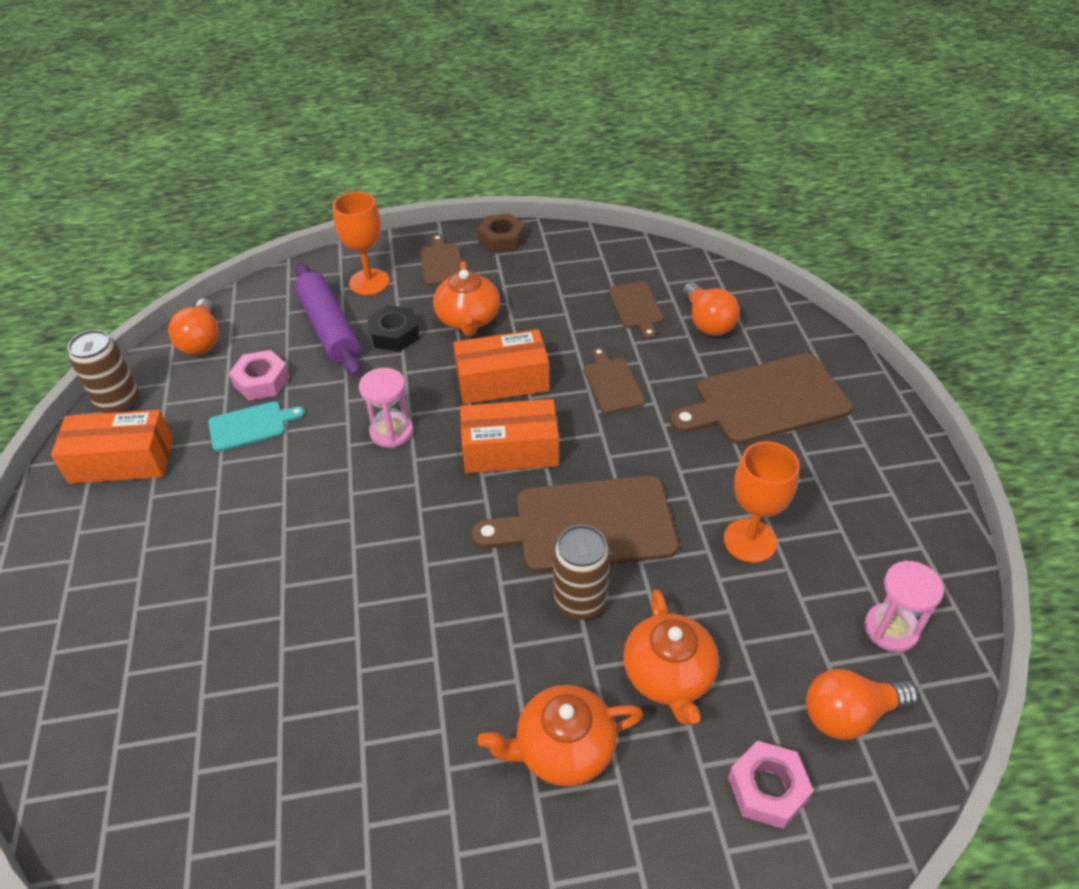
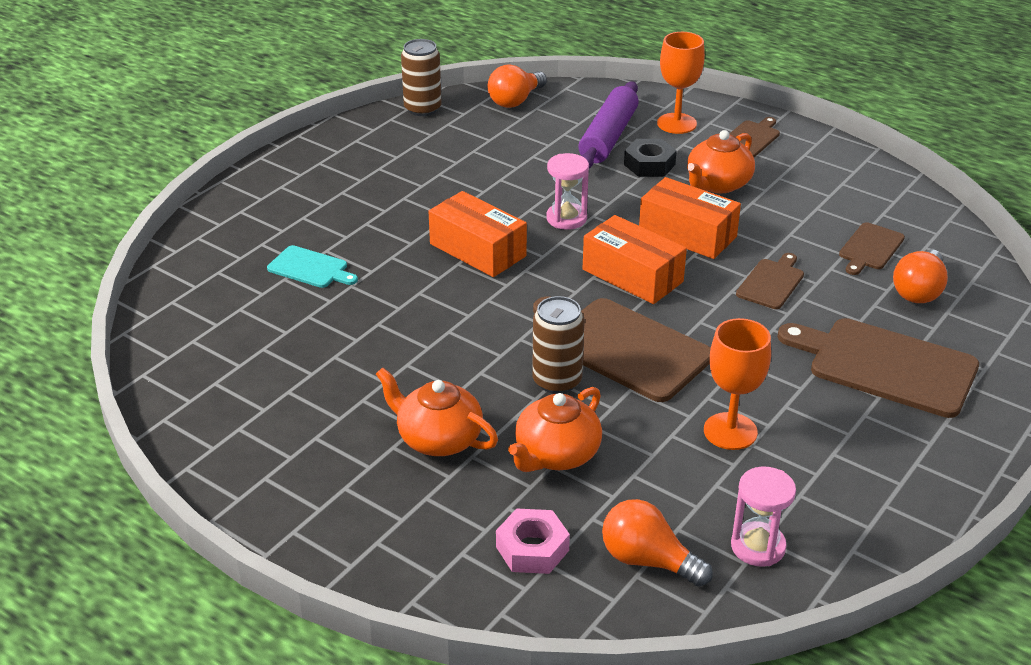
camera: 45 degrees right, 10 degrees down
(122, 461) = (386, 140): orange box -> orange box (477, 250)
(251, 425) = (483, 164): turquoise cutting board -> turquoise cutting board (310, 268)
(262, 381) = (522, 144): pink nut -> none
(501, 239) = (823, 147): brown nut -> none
--
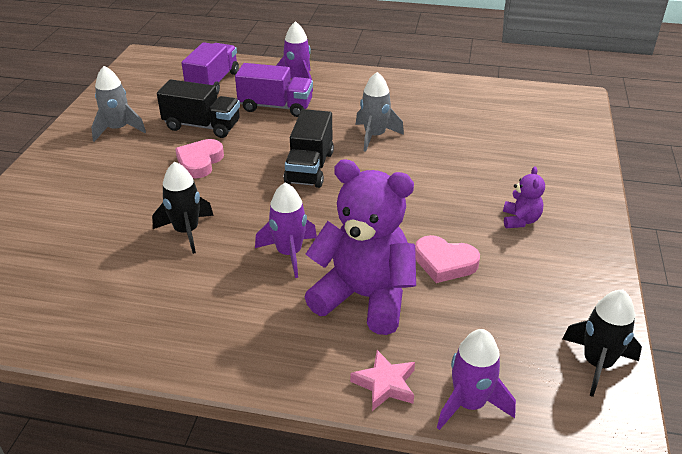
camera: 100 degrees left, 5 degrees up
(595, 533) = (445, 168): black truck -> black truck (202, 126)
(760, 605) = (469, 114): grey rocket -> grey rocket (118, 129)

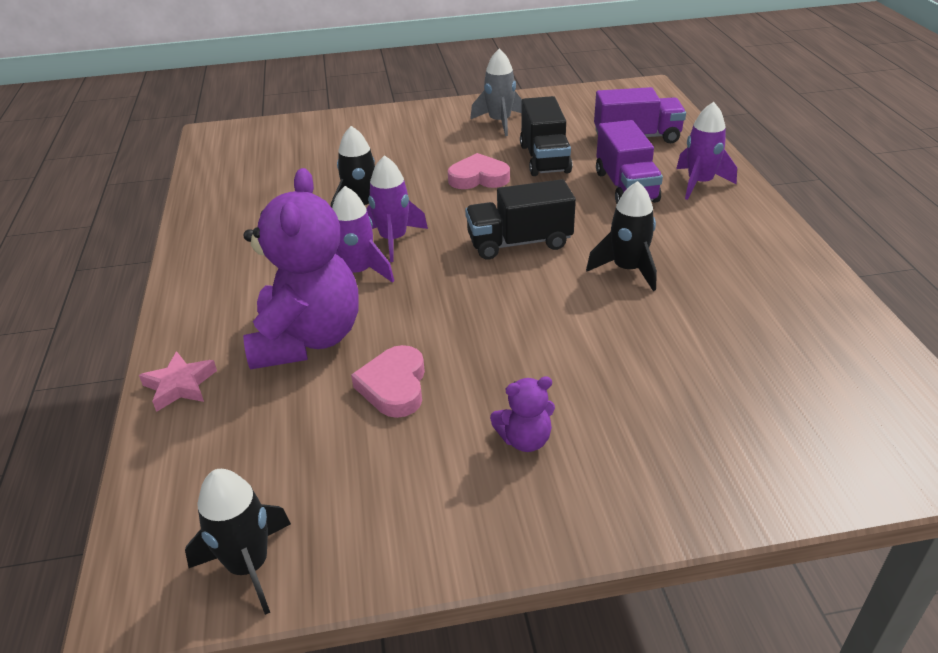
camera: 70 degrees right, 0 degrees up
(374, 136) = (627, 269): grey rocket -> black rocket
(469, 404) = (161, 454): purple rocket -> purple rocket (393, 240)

» WHAT THE TASK ASKS: Exact duplication is required for the lines above, from the line that contains "camera: 70 degrees right, 0 degrees up" to the line that contains "(469, 404) = (161, 454): purple", inclusive; omit all others.

» EXPECTED ANSWER:
camera: 70 degrees right, 0 degrees up
(374, 136) = (627, 269): grey rocket -> black rocket
(469, 404) = (161, 454): purple rocket -> purple rocket (393, 240)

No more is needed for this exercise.